= Dataset entries =
-- start --

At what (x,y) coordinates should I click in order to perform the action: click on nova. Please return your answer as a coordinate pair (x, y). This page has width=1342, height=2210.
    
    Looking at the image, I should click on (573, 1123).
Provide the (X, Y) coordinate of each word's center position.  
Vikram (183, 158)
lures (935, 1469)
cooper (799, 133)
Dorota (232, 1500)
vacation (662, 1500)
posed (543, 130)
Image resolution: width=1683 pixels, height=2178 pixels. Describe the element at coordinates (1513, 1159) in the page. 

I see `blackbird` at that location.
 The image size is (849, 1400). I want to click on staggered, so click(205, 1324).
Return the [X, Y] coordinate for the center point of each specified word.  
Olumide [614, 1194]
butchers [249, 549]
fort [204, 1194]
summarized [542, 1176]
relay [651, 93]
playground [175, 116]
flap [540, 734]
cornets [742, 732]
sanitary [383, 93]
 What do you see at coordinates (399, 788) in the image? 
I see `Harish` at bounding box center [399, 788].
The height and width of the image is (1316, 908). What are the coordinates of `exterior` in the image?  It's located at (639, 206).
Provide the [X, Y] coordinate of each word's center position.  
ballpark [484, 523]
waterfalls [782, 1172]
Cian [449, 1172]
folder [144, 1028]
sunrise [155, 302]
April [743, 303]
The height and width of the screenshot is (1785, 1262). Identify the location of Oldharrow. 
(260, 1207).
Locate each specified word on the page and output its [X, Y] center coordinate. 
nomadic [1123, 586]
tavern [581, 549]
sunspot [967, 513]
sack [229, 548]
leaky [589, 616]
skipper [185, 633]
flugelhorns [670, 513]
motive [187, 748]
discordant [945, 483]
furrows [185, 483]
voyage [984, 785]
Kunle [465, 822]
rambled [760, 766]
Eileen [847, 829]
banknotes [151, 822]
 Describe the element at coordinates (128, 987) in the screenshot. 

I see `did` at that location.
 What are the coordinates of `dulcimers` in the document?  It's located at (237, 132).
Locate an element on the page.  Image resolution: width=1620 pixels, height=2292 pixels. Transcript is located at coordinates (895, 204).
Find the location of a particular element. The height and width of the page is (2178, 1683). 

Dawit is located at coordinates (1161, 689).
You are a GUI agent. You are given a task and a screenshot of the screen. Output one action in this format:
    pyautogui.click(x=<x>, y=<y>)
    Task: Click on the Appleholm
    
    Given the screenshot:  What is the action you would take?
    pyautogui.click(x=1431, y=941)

-- end --

= Goal =
In the lines above, swap every "screenshot" for "screen capture" and repeat the lines with nothing else changed.

= Expected answer =
At what (x,y) coordinates should I click in order to perform the action: click on nova. Please return your answer as a coordinate pair (x, y). This page has width=1342, height=2210.
    
    Looking at the image, I should click on (573, 1123).
Provide the (X, Y) coordinate of each word's center position.  
Vikram (183, 158)
lures (935, 1469)
cooper (799, 133)
Dorota (232, 1500)
vacation (662, 1500)
posed (543, 130)
Image resolution: width=1683 pixels, height=2178 pixels. Describe the element at coordinates (1513, 1159) in the page. 

I see `blackbird` at that location.
 The image size is (849, 1400). I want to click on staggered, so click(205, 1324).
Return the [X, Y] coordinate for the center point of each specified word.  
Olumide [614, 1194]
butchers [249, 549]
fort [204, 1194]
summarized [542, 1176]
relay [651, 93]
playground [175, 116]
flap [540, 734]
cornets [742, 732]
sanitary [383, 93]
 What do you see at coordinates (399, 788) in the image? 
I see `Harish` at bounding box center [399, 788].
The height and width of the image is (1316, 908). What are the coordinates of `exterior` in the image?  It's located at (639, 206).
Provide the [X, Y] coordinate of each word's center position.  
ballpark [484, 523]
waterfalls [782, 1172]
Cian [449, 1172]
folder [144, 1028]
sunrise [155, 302]
April [743, 303]
The height and width of the screen capture is (1785, 1262). Identify the location of Oldharrow. 
(260, 1207).
Locate each specified word on the page and output its [X, Y] center coordinate. 
nomadic [1123, 586]
tavern [581, 549]
sunspot [967, 513]
sack [229, 548]
leaky [589, 616]
skipper [185, 633]
flugelhorns [670, 513]
motive [187, 748]
discordant [945, 483]
furrows [185, 483]
voyage [984, 785]
Kunle [465, 822]
rambled [760, 766]
Eileen [847, 829]
banknotes [151, 822]
 Describe the element at coordinates (128, 987) in the screen capture. 

I see `did` at that location.
 What are the coordinates of `dulcimers` in the document?  It's located at (237, 132).
Locate an element on the page.  Image resolution: width=1620 pixels, height=2292 pixels. Transcript is located at coordinates (895, 204).
Find the location of a particular element. The height and width of the page is (2178, 1683). 

Dawit is located at coordinates (1161, 689).
You are a GUI agent. You are given a task and a screen capture of the screen. Output one action in this format:
    pyautogui.click(x=<x>, y=<y>)
    Task: Click on the Appleholm
    
    Given the screen capture:  What is the action you would take?
    pyautogui.click(x=1431, y=941)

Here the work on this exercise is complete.